**INFORMATION SHOWN:**
=====
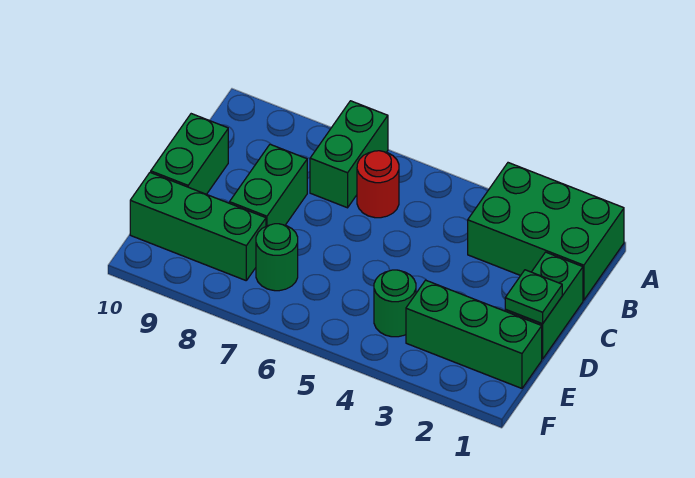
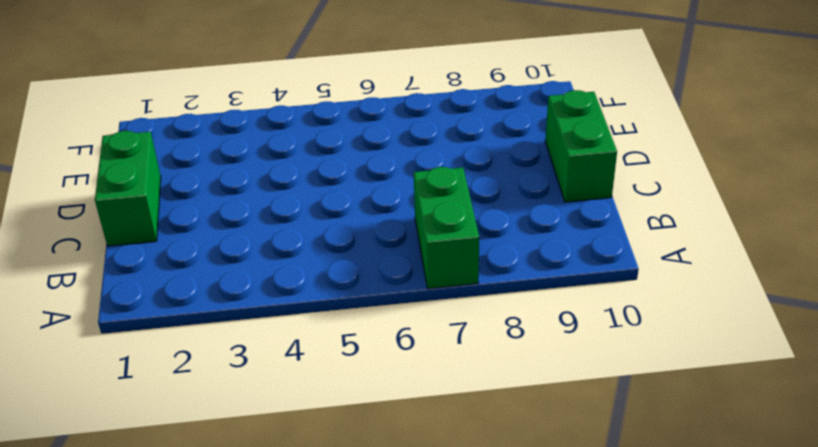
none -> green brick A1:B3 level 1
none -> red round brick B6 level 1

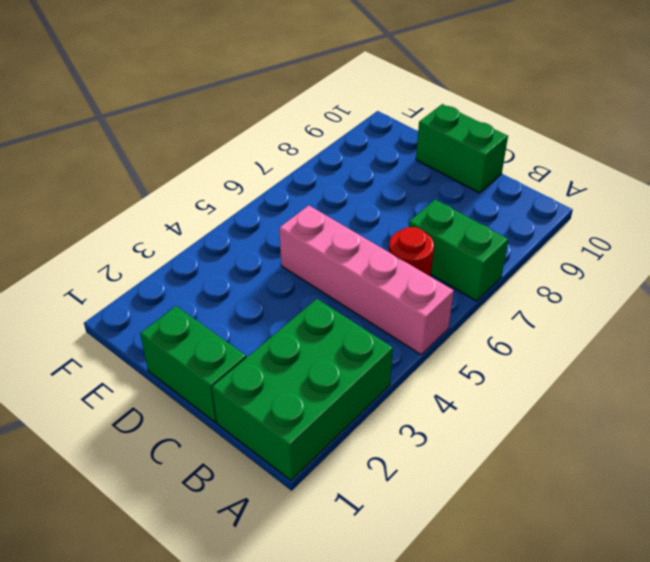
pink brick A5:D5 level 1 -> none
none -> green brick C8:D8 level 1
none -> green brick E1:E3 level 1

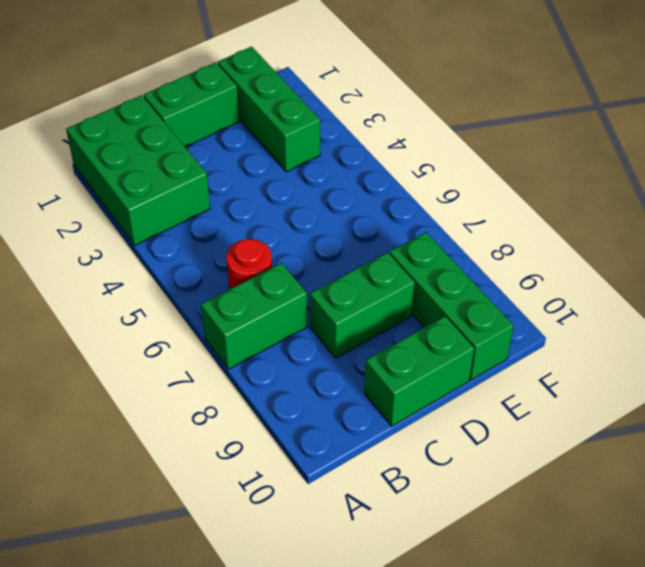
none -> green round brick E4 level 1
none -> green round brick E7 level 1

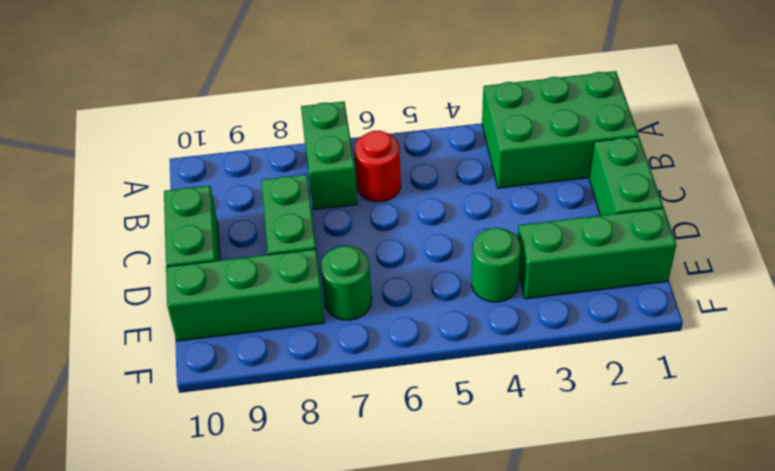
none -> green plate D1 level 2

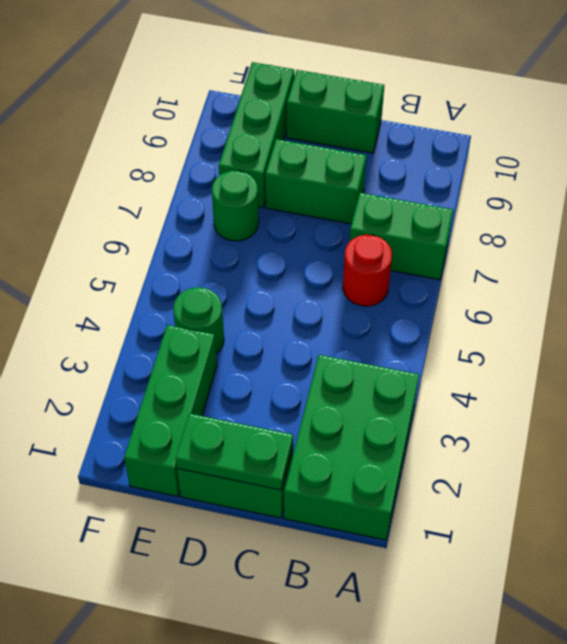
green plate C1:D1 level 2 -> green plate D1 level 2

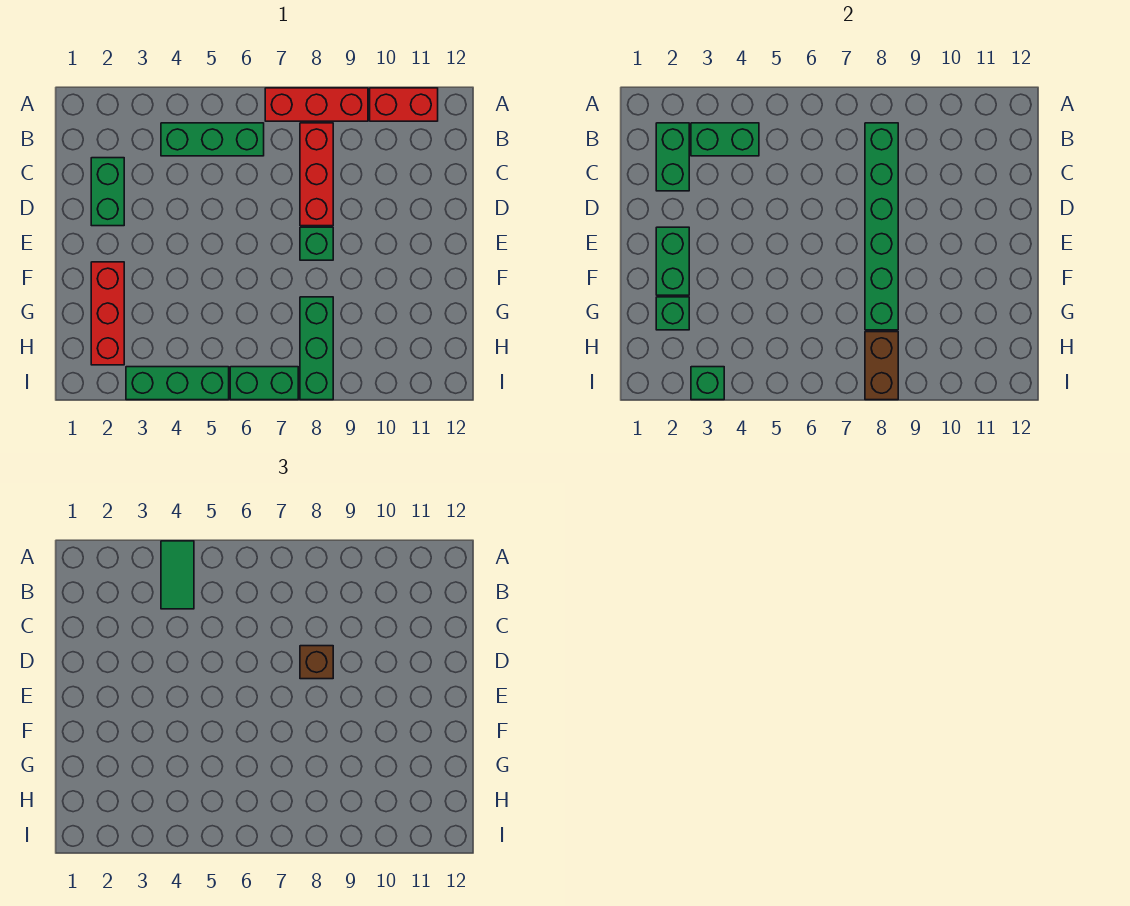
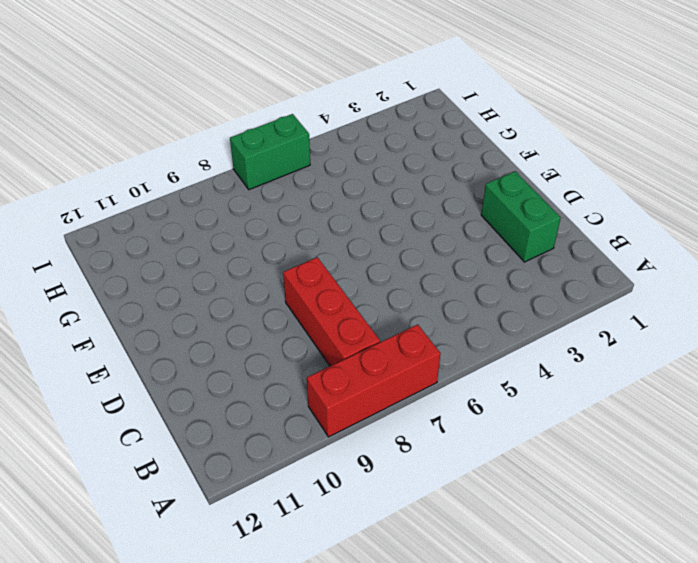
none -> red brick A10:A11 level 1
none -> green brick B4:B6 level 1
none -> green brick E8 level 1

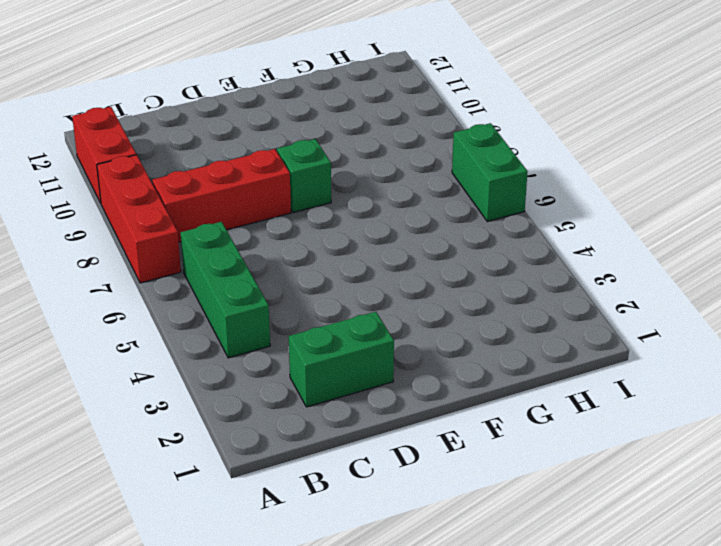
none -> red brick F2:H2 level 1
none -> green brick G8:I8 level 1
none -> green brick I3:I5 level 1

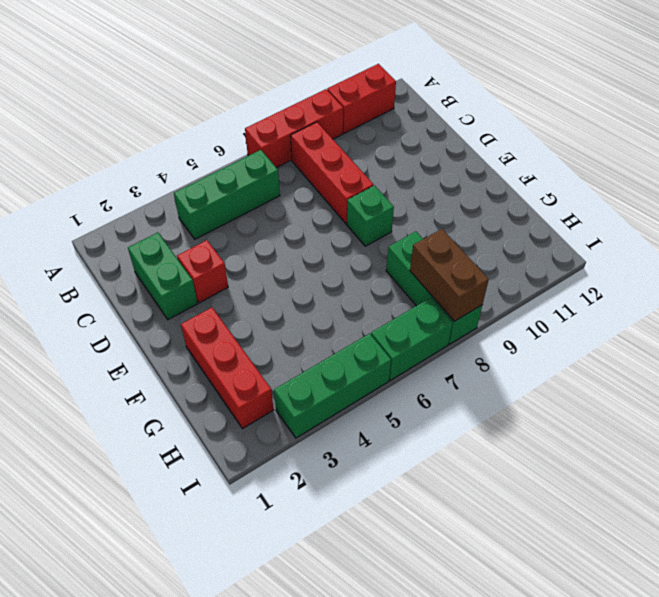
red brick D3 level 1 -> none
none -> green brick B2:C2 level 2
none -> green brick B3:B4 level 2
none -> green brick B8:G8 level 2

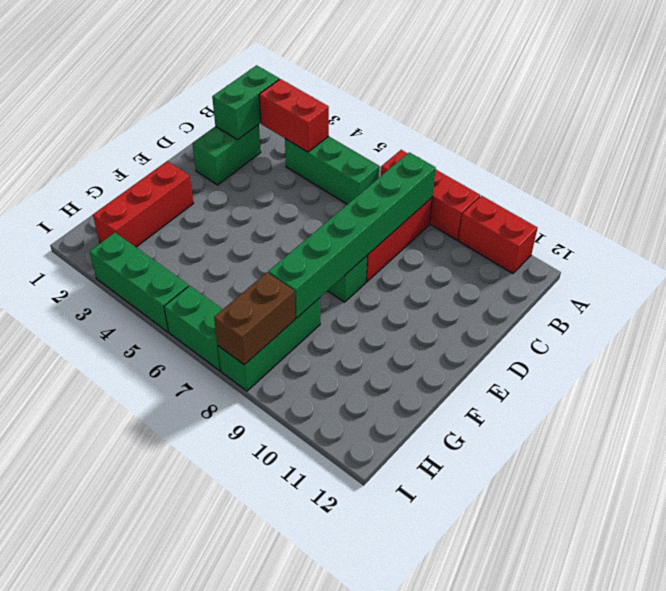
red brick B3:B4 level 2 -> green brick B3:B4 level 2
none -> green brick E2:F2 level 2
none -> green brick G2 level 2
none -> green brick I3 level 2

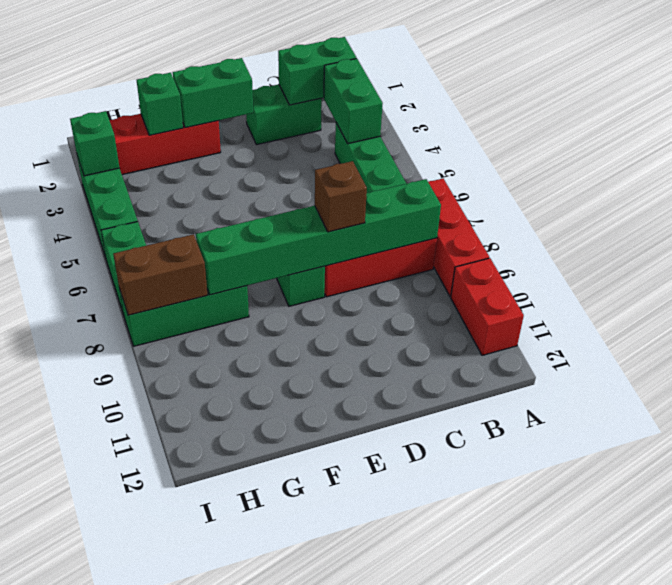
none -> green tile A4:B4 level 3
=====
**YOUR GOAL:** Output all the data, exactly, without images.

**YOUR SOLUTION:**
none -> green brick A1:B3 level 1
none -> red round brick B6 level 1

pink brick A5:D5 level 1 -> none
none -> green brick C8:D8 level 1
none -> green brick E1:E3 level 1

none -> green round brick E4 level 1
none -> green round brick E7 level 1

none -> green plate D1 level 2

green plate C1:D1 level 2 -> green plate D1 level 2

none -> red brick A10:A11 level 1
none -> green brick B4:B6 level 1
none -> green brick E8 level 1

none -> red brick F2:H2 level 1
none -> green brick G8:I8 level 1
none -> green brick I3:I5 level 1

red brick D3 level 1 -> none
none -> green brick B2:C2 level 2
none -> green brick B3:B4 level 2
none -> green brick B8:G8 level 2

red brick B3:B4 level 2 -> green brick B3:B4 level 2
none -> green brick E2:F2 level 2
none -> green brick G2 level 2
none -> green brick I3 level 2

none -> green tile A4:B4 level 3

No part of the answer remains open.